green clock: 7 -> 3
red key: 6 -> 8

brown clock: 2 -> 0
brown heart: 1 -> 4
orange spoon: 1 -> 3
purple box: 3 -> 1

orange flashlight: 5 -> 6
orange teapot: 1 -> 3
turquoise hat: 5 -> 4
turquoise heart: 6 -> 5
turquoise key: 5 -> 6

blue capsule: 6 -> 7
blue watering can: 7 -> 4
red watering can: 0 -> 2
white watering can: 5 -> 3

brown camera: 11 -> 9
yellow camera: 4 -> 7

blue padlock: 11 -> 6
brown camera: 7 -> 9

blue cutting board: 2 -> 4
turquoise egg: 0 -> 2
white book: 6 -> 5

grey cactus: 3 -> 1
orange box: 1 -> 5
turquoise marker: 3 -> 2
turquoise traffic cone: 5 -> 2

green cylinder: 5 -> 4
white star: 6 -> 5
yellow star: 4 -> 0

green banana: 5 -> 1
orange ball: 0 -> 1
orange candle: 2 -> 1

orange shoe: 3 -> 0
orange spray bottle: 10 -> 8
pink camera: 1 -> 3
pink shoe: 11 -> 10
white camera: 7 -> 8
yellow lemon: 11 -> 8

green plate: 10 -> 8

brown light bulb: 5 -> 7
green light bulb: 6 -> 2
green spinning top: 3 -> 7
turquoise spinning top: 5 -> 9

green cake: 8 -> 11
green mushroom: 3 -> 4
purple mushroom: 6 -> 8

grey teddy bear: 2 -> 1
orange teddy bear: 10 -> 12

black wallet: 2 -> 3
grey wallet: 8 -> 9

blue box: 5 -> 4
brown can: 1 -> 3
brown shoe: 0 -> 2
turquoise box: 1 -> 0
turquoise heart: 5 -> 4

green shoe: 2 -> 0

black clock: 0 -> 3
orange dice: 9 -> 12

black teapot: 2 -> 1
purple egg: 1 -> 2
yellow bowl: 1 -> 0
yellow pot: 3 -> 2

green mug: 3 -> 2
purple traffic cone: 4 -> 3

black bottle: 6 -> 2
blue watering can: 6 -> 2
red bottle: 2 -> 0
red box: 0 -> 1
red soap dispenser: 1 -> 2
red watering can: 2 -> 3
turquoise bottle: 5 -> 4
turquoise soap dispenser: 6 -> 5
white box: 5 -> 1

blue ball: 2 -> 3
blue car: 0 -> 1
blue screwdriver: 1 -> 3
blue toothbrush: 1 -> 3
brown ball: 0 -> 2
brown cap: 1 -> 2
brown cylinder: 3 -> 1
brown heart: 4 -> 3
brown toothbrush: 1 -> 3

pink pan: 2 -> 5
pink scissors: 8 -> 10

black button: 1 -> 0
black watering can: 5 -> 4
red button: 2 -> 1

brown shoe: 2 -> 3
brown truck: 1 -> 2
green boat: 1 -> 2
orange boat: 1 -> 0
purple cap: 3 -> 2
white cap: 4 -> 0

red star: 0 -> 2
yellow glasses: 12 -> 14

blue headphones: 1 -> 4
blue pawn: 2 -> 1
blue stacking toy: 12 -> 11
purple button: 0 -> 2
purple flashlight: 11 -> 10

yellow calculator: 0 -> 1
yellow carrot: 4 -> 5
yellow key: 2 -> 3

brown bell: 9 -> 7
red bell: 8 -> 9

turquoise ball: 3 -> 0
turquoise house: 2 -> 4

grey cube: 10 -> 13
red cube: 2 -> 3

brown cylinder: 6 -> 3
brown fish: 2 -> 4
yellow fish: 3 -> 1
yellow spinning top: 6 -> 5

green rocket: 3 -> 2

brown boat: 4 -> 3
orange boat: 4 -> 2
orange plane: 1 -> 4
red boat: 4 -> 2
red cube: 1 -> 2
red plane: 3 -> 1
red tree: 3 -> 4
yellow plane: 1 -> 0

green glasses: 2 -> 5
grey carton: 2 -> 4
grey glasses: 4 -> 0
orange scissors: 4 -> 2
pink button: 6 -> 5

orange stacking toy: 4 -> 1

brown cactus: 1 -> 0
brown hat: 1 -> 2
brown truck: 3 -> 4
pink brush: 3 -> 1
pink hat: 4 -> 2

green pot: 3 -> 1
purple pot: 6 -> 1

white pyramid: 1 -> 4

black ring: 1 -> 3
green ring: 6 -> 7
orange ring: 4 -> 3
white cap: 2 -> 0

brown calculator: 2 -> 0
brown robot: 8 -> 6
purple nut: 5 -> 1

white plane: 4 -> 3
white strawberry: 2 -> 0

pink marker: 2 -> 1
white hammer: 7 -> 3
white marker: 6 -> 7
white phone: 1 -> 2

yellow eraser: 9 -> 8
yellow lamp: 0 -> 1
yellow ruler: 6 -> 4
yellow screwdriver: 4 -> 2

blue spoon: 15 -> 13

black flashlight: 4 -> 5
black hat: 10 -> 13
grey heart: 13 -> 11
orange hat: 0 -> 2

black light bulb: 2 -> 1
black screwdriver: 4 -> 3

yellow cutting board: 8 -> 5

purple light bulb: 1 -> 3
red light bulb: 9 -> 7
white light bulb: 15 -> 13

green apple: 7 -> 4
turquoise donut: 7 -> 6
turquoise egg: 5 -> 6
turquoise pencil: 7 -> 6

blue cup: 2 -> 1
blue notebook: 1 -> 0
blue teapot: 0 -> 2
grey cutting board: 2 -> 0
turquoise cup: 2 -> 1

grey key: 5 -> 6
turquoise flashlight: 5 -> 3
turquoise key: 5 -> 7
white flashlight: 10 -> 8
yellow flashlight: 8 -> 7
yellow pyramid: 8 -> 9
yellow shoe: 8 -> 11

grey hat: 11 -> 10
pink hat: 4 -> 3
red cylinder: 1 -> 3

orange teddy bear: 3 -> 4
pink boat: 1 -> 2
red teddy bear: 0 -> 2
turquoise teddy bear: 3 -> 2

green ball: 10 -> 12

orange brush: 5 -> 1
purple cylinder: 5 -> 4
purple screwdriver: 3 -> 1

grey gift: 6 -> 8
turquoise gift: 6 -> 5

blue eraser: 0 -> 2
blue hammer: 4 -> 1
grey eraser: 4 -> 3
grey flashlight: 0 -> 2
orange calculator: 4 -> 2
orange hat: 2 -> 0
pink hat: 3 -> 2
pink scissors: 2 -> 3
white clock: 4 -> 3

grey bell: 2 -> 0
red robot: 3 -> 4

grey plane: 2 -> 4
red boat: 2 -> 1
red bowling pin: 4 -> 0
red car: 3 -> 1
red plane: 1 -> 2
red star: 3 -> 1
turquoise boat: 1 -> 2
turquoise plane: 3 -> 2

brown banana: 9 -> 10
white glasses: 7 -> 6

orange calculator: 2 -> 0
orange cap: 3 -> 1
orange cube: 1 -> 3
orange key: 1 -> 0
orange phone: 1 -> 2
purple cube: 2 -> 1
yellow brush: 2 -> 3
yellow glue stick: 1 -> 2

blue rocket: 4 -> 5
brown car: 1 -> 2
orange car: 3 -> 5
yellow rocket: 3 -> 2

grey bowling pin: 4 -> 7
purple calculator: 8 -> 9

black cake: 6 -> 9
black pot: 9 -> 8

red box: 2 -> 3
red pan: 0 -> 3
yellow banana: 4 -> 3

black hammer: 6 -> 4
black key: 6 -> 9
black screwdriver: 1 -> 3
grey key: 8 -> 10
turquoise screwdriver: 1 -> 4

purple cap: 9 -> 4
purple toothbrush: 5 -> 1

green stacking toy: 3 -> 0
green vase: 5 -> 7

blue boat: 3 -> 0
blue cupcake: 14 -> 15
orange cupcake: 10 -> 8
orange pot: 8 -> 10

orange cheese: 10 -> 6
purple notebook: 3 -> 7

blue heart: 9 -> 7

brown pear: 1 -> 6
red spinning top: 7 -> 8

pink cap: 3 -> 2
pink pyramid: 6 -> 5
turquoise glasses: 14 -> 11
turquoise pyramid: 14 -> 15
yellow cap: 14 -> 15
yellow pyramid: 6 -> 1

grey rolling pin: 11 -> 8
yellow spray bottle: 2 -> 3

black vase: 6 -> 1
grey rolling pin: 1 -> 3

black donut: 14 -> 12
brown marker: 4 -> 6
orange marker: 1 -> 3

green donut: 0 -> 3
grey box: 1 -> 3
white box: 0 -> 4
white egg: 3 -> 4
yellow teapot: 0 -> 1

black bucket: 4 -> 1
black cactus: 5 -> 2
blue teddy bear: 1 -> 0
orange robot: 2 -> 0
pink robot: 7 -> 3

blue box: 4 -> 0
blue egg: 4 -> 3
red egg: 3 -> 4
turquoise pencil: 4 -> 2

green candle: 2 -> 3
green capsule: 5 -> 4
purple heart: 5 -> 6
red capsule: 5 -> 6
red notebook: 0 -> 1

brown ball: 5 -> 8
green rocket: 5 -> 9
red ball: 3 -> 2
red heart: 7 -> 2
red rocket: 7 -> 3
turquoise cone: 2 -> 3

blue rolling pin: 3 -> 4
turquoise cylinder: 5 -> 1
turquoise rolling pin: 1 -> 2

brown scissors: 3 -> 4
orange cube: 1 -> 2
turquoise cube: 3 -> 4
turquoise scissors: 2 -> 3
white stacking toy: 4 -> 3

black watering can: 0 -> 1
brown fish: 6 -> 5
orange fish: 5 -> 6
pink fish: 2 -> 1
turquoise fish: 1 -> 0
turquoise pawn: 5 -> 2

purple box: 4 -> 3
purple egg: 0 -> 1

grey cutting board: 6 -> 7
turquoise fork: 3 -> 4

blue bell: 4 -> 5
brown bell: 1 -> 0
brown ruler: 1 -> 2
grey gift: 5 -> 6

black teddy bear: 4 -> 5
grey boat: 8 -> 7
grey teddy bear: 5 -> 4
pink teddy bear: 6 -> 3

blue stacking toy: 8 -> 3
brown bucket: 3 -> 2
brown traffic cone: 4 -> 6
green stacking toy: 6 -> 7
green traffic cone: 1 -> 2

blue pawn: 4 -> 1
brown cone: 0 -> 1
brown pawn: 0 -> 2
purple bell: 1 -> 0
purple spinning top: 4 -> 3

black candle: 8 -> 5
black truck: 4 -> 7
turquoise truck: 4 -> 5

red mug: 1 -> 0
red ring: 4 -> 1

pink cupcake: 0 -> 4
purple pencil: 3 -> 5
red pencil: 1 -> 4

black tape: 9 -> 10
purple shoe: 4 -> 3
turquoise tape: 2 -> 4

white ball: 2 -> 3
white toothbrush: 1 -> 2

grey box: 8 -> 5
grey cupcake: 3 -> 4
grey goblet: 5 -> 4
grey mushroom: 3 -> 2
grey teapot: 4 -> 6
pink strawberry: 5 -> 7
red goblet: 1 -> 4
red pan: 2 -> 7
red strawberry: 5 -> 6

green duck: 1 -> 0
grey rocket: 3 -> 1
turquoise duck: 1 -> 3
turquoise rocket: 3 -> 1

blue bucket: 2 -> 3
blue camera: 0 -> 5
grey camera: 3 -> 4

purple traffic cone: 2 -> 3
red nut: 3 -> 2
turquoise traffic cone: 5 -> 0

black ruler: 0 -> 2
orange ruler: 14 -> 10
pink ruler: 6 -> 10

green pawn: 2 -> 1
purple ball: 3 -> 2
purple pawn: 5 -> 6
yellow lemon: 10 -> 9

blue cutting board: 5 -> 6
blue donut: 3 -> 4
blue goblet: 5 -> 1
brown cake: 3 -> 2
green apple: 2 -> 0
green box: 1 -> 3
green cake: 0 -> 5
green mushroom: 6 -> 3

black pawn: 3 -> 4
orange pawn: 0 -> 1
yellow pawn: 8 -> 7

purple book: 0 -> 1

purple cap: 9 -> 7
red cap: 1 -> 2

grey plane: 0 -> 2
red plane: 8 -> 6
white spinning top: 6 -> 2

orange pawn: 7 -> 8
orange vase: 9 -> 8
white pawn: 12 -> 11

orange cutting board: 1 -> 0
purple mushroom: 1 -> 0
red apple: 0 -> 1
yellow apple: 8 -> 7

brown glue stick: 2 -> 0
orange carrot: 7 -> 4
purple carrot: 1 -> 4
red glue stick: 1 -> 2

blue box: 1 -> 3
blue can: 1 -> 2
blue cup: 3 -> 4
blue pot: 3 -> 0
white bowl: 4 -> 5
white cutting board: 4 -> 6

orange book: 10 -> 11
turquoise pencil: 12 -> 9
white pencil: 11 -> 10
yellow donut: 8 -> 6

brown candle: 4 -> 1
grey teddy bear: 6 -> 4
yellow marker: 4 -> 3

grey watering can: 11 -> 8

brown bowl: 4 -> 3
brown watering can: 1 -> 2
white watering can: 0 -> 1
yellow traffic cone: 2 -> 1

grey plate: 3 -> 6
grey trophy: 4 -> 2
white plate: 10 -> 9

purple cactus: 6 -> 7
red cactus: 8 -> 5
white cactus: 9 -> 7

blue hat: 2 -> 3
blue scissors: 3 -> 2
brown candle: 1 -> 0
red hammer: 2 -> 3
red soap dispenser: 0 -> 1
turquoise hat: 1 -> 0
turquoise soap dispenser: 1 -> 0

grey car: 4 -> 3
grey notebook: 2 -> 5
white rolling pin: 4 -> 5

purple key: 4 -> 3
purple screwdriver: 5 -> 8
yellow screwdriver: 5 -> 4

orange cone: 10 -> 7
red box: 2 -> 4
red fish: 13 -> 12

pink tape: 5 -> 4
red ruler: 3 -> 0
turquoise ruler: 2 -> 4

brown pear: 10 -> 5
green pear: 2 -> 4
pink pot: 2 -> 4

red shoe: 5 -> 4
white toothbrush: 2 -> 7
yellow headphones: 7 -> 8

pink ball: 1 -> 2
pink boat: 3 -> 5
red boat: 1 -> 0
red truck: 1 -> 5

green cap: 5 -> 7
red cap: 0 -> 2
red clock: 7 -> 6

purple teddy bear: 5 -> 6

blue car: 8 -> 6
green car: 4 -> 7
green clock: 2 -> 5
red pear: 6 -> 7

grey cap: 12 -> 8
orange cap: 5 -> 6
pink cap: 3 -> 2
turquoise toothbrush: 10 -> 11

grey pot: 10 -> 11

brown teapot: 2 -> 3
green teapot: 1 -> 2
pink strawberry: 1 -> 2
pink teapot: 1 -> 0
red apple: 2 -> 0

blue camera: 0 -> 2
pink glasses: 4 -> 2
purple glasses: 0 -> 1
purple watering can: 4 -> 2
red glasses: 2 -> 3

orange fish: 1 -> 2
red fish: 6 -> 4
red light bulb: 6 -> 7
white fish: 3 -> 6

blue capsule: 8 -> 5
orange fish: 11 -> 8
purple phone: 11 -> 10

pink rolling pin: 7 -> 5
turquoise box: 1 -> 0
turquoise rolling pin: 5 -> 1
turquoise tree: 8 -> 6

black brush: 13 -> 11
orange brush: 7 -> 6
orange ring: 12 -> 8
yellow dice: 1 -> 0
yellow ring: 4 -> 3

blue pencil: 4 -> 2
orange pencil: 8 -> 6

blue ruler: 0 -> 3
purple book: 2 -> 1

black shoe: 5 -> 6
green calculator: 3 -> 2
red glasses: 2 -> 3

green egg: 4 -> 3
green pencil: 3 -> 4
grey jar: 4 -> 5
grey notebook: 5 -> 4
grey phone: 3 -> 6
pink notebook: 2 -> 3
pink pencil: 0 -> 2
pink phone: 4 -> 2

****************

▶ _Exercise objective_: For each line above that includes the word "marker", make a copy of that line.

▶ _Written solution_:
turquoise marker: 3 -> 2
pink marker: 2 -> 1
white marker: 6 -> 7
brown marker: 4 -> 6
orange marker: 1 -> 3
yellow marker: 4 -> 3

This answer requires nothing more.